──────── Provided data ────────

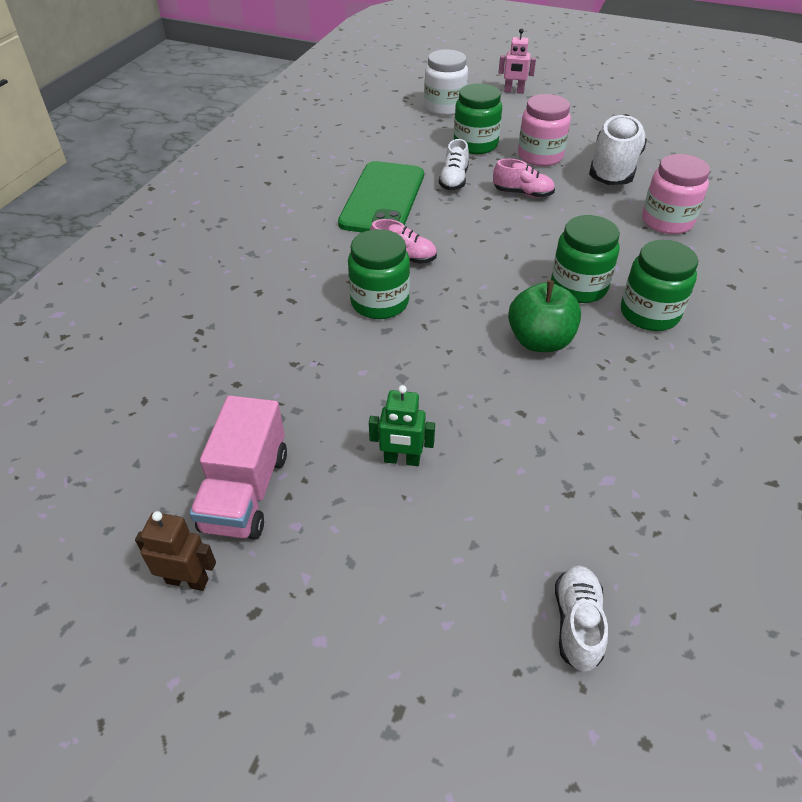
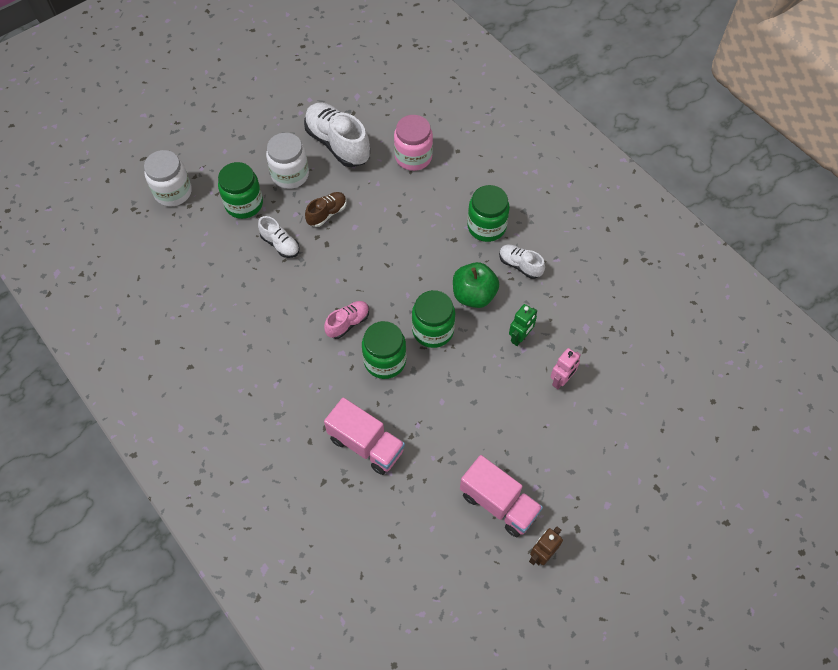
camera: 60 degrees left, 15 degrees up
(257, 330) = (366, 444): none -> pink truck
(383, 199) = (271, 301): green phone -> none
(402, 460) = (520, 415): green robot -> green robot (520, 337)
(514, 91) = (187, 133): pink robot -> pink robot (561, 380)
(522, 193) = (327, 213): pink shoe -> brown shoe
(540, 156) = (290, 175): pink jar -> white jar
(577, 623) = (652, 392): white shoe -> white shoe (520, 265)
(578, 287) = (442, 245): green jar -> green jar (433, 330)

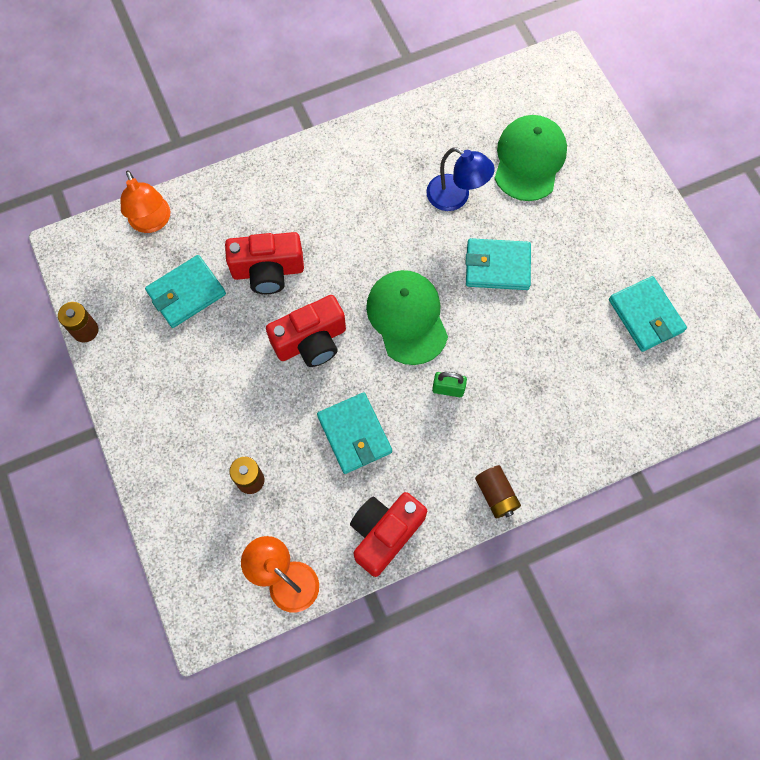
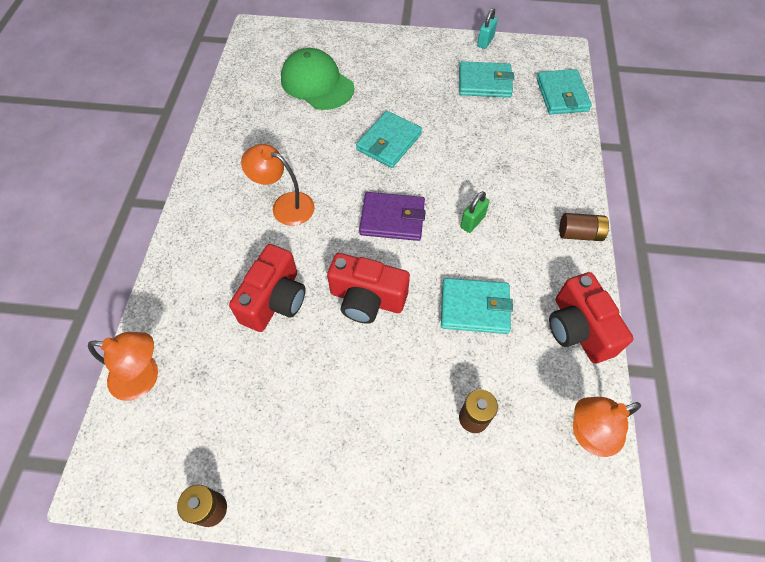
camera: 60 degrees left, 10 degrees down
(186, 293) = (244, 382): turquoise wallet -> turquoise wallet (562, 95)
(311, 341) = (367, 299): red camera -> red camera turned 105 degrees clockwise
(365, 221) = (285, 205): none -> orange lamp
(407, 318) = (392, 219): green cap -> purple wallet
(456, 197) = (312, 138): blue lamp -> none
(713, 286) = (485, 42): none -> turquoise padlock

────────

=== What is being asked ===
A word-for-word retyping of every record is required, without the pictures.

=== Task result ===
camera: 60 degrees left, 15 degrees up
(257, 330) = (366, 444): none -> pink truck
(383, 199) = (271, 301): green phone -> none
(402, 460) = (520, 415): green robot -> green robot (520, 337)
(514, 91) = (187, 133): pink robot -> pink robot (561, 380)
(522, 193) = (327, 213): pink shoe -> brown shoe
(540, 156) = (290, 175): pink jar -> white jar
(577, 623) = (652, 392): white shoe -> white shoe (520, 265)
(578, 287) = (442, 245): green jar -> green jar (433, 330)

camera: 60 degrees left, 10 degrees down
(186, 293) = (244, 382): turquoise wallet -> turquoise wallet (562, 95)
(311, 341) = (367, 299): red camera -> red camera turned 105 degrees clockwise
(365, 221) = (285, 205): none -> orange lamp
(407, 318) = (392, 219): green cap -> purple wallet
(456, 197) = (312, 138): blue lamp -> none
(713, 286) = (485, 42): none -> turquoise padlock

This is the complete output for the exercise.